═════ Data for review

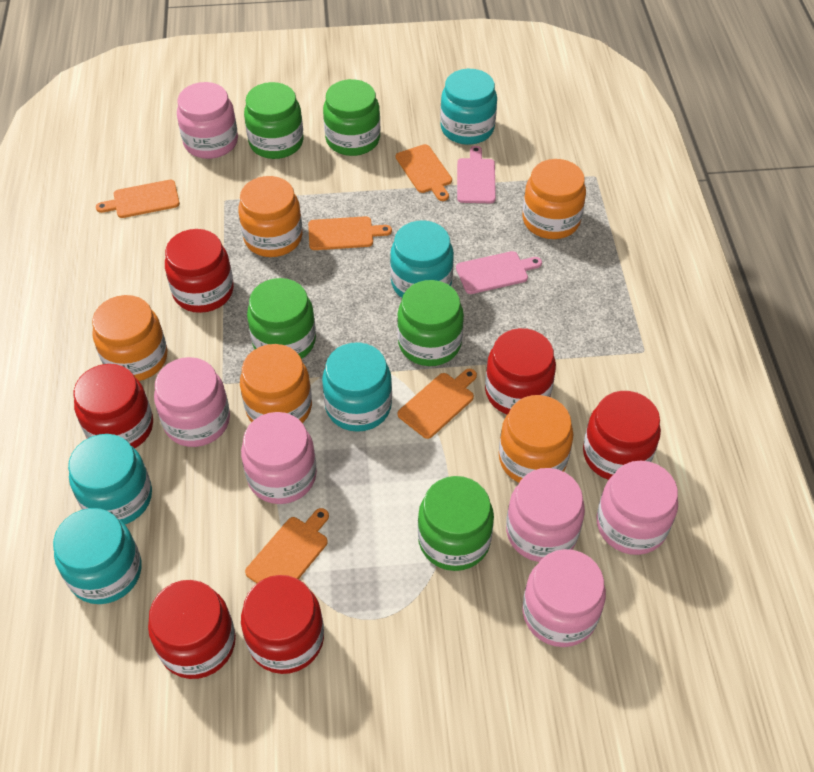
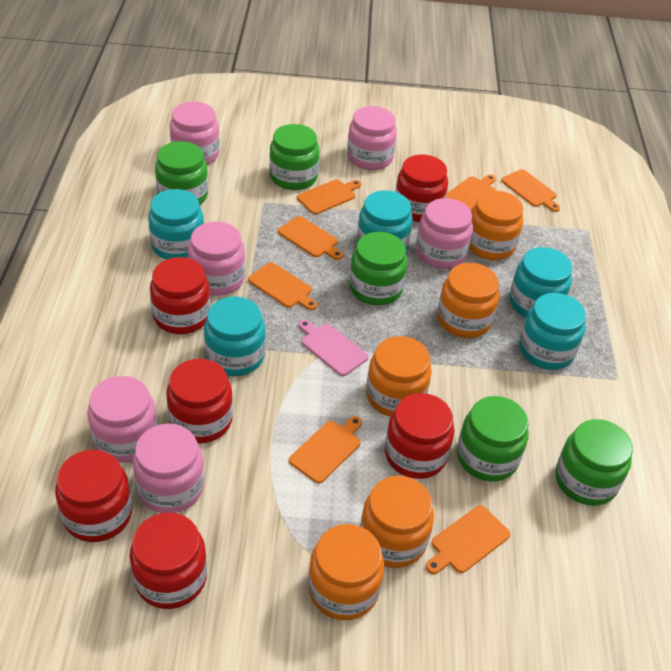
orange cutting board: 5 -> 7
pink cutting board: 2 -> 1

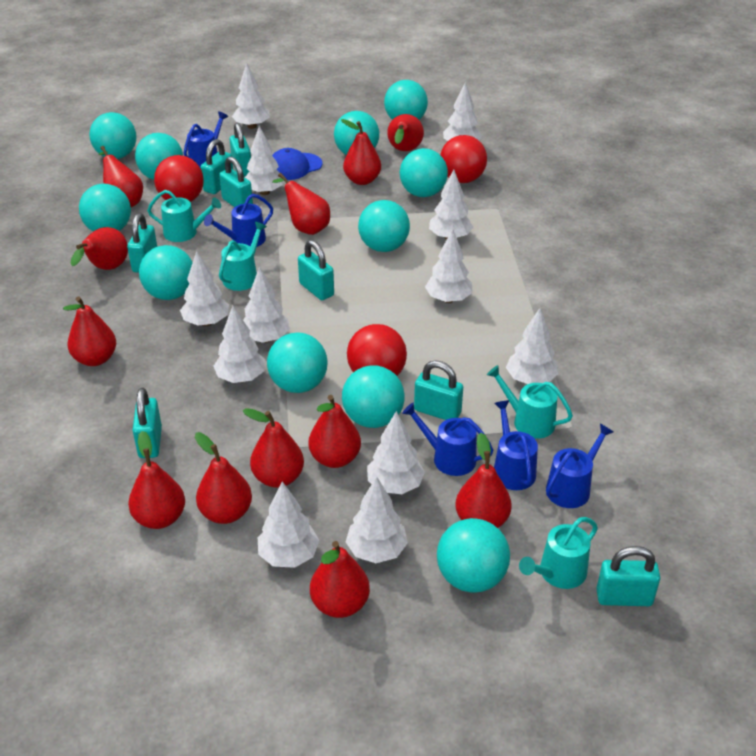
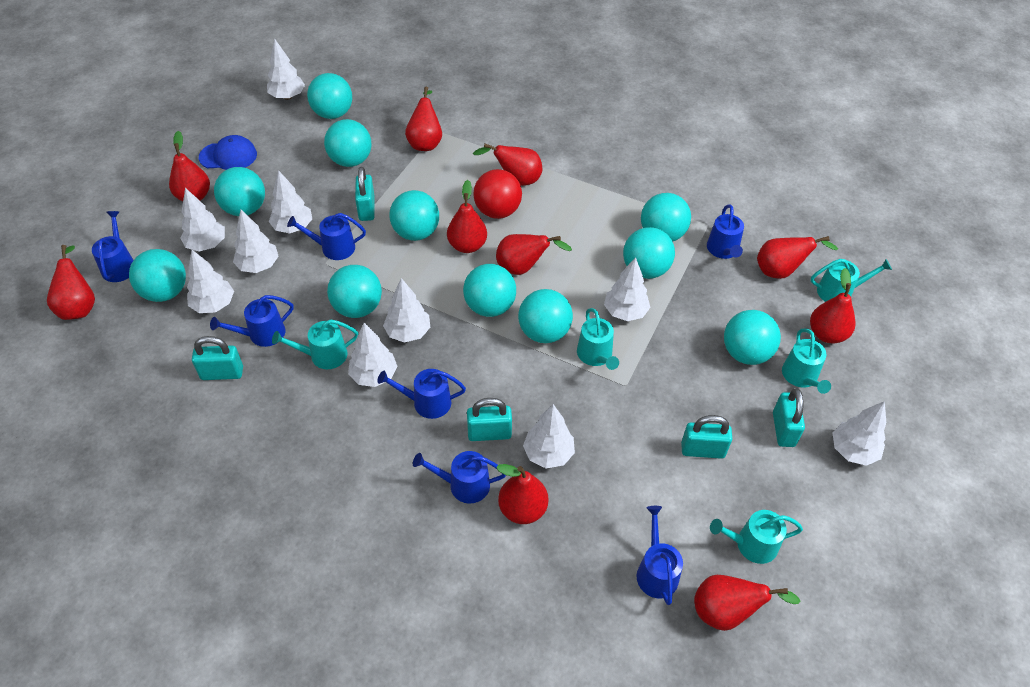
blue watering can: 5 -> 7
red ball: 3 -> 1
red pear: 12 -> 10
turquoise padlock: 8 -> 5
turquoise watering can: 4 -> 5
white tree: 12 -> 10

══════════

- [What you need to do] Bring together all lines from the listing that contain the word "turquoise".

- [Task result]
turquoise padlock: 8 -> 5
turquoise watering can: 4 -> 5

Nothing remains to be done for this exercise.